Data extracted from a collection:
•••••

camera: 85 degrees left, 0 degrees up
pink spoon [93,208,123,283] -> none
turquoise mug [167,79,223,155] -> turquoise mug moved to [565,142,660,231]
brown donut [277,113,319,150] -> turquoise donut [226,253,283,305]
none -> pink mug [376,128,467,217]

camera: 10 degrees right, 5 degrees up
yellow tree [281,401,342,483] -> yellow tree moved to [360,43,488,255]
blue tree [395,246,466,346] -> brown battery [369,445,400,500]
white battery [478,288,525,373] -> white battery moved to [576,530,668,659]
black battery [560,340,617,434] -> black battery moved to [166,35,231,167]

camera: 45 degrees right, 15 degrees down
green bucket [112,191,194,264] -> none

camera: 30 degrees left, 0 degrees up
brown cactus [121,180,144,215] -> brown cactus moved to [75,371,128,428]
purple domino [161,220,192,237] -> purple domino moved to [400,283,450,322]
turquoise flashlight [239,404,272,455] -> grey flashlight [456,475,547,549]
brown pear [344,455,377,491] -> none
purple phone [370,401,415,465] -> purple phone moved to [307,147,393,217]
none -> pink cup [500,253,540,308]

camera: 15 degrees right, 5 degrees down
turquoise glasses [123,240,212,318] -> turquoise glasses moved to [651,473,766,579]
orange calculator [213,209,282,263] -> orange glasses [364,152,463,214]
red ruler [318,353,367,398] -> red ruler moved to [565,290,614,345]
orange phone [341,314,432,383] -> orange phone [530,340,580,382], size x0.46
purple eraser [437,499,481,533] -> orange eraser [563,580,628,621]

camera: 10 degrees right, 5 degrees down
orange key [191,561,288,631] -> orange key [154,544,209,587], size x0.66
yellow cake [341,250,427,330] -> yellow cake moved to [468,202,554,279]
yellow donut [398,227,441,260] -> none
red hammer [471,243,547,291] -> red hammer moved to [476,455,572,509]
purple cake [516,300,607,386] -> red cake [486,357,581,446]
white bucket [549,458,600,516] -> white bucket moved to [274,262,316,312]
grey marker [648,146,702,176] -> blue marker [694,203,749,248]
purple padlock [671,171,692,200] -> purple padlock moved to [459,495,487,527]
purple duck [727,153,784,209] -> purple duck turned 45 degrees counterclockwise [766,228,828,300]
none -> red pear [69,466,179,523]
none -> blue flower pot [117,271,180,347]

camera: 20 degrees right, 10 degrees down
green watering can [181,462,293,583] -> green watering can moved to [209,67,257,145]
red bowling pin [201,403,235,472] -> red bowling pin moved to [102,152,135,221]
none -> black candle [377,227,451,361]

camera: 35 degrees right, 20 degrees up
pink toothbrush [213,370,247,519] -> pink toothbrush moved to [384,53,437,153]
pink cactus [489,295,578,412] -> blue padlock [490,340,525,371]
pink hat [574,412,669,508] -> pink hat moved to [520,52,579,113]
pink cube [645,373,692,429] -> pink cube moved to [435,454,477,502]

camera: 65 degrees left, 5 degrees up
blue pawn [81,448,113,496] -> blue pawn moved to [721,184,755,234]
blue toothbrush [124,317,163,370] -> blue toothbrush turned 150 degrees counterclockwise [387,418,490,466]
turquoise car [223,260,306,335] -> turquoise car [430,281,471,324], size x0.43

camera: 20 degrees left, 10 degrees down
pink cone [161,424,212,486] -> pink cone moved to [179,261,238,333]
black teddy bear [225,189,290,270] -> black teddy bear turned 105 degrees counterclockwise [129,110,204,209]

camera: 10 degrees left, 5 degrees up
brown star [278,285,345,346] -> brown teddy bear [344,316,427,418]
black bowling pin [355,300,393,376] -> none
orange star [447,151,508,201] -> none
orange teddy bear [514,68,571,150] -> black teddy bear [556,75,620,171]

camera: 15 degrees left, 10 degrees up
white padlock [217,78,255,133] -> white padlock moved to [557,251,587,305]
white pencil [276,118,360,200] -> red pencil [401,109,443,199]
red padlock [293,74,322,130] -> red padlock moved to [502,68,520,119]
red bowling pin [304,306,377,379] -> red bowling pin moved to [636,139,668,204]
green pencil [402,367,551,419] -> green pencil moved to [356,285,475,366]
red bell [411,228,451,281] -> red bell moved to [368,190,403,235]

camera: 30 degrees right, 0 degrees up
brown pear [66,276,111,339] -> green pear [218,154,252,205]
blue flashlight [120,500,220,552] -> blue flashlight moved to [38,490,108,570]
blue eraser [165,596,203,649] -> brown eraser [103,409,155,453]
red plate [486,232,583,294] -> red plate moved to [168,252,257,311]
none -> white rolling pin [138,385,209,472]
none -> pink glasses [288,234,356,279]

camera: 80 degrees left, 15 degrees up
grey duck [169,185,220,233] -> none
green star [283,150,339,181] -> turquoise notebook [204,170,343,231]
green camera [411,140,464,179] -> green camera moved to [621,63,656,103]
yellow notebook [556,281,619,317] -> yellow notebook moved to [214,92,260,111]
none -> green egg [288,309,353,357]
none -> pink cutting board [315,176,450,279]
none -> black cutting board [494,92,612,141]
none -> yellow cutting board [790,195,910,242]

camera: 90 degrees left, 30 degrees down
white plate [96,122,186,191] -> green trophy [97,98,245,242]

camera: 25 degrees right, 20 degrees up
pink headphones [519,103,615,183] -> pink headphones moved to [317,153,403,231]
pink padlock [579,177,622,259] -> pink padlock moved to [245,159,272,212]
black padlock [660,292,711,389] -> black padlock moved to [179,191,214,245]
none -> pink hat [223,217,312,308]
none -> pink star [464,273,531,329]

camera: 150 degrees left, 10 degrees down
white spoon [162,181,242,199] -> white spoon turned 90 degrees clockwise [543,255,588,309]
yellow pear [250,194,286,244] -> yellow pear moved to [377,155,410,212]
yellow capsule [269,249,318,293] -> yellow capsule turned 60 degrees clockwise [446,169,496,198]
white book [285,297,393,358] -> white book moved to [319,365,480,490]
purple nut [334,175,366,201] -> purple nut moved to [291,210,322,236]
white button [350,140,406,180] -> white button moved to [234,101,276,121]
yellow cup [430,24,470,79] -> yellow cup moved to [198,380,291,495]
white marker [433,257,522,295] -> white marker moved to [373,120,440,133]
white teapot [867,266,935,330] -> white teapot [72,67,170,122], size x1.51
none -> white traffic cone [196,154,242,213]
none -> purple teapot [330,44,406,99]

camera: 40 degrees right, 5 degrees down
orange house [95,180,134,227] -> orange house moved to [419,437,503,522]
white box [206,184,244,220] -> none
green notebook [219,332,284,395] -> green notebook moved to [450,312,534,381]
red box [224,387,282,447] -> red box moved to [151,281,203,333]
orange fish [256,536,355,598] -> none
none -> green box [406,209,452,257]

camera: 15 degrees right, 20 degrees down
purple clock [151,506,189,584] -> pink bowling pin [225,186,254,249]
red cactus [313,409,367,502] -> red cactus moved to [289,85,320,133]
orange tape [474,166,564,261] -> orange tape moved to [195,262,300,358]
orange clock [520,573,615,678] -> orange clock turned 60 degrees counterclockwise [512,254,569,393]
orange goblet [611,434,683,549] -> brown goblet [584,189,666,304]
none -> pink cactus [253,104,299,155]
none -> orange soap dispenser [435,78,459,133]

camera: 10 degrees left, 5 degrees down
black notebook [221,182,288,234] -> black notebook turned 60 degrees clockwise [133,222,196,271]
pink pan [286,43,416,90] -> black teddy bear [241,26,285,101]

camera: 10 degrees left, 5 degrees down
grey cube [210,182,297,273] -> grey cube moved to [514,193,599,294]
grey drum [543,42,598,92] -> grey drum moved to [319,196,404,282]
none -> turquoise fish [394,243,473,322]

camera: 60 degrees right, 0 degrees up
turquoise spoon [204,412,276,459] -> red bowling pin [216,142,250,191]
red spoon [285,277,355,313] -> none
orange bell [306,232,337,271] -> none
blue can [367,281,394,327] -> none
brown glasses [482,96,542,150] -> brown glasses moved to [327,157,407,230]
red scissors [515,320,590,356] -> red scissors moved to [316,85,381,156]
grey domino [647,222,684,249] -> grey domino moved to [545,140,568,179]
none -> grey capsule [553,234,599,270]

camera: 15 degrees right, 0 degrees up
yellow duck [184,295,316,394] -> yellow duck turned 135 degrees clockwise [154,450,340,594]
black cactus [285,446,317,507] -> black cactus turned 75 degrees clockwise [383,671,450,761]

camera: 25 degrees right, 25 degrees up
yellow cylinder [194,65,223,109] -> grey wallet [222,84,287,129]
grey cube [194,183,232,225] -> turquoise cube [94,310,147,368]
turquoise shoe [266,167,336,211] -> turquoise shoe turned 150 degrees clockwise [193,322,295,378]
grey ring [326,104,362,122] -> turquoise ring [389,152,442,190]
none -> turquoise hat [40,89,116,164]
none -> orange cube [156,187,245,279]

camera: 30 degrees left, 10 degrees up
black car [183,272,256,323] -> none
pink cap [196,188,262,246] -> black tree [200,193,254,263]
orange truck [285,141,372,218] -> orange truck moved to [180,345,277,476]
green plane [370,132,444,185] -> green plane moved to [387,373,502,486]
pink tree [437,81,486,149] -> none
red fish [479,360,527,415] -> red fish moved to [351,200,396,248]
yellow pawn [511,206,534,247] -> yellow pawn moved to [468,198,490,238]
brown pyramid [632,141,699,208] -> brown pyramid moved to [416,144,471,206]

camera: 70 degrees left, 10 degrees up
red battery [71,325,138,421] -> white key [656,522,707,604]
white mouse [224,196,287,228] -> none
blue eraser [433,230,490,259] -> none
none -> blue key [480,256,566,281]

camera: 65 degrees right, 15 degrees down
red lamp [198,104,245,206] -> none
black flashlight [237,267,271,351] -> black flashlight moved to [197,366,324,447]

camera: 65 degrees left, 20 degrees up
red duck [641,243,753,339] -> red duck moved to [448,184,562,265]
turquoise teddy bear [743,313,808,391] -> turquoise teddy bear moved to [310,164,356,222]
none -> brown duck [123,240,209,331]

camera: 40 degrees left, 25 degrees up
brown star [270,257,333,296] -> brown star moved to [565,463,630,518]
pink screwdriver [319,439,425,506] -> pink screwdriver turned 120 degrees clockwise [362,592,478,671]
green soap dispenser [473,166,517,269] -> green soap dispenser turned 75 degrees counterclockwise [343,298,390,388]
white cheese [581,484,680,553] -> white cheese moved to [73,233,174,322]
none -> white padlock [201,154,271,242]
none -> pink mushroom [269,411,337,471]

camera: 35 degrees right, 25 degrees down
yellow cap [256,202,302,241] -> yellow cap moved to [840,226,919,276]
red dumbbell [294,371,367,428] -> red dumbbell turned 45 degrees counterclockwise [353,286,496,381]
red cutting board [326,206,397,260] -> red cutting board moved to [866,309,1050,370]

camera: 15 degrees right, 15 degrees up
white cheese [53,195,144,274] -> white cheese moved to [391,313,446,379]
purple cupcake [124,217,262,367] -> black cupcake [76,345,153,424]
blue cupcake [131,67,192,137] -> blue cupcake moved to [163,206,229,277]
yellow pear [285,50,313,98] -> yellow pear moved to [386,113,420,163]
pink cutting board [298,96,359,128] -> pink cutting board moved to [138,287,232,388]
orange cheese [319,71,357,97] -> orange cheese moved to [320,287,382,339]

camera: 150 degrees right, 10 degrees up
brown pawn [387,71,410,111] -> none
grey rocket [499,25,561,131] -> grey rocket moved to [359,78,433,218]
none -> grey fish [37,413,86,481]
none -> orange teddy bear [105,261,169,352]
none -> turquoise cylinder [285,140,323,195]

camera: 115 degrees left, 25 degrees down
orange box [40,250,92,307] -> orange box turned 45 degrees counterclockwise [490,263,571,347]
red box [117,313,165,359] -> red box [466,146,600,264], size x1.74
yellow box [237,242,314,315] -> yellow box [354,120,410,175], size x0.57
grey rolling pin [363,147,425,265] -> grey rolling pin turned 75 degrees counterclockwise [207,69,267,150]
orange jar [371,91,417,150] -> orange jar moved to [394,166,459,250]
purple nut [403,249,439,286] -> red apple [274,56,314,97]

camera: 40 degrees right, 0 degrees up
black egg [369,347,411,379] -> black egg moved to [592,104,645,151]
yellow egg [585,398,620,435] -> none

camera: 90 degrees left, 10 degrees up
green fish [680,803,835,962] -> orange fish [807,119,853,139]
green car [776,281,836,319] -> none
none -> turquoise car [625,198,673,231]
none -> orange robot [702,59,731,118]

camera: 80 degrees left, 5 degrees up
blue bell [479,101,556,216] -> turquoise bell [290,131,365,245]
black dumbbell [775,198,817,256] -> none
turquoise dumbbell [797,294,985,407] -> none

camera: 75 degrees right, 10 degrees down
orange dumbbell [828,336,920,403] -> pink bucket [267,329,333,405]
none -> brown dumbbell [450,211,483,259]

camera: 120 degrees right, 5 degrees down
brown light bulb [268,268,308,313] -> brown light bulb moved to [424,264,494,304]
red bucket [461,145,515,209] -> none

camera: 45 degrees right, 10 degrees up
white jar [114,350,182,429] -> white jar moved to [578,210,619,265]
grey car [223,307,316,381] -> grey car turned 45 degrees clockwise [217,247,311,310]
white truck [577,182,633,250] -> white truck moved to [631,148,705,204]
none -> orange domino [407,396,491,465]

•••••

### [Exercise]
As listed above, the lines from the line with "red duck [641,243,753,339]" to the line with "camera: 35 degrees right, 25 degrees down" are to be echoed exactly, with both ends included and nothing added.

### [Solved problem]
red duck [641,243,753,339] -> red duck moved to [448,184,562,265]
turquoise teddy bear [743,313,808,391] -> turquoise teddy bear moved to [310,164,356,222]
none -> brown duck [123,240,209,331]

camera: 40 degrees left, 25 degrees up
brown star [270,257,333,296] -> brown star moved to [565,463,630,518]
pink screwdriver [319,439,425,506] -> pink screwdriver turned 120 degrees clockwise [362,592,478,671]
green soap dispenser [473,166,517,269] -> green soap dispenser turned 75 degrees counterclockwise [343,298,390,388]
white cheese [581,484,680,553] -> white cheese moved to [73,233,174,322]
none -> white padlock [201,154,271,242]
none -> pink mushroom [269,411,337,471]

camera: 35 degrees right, 25 degrees down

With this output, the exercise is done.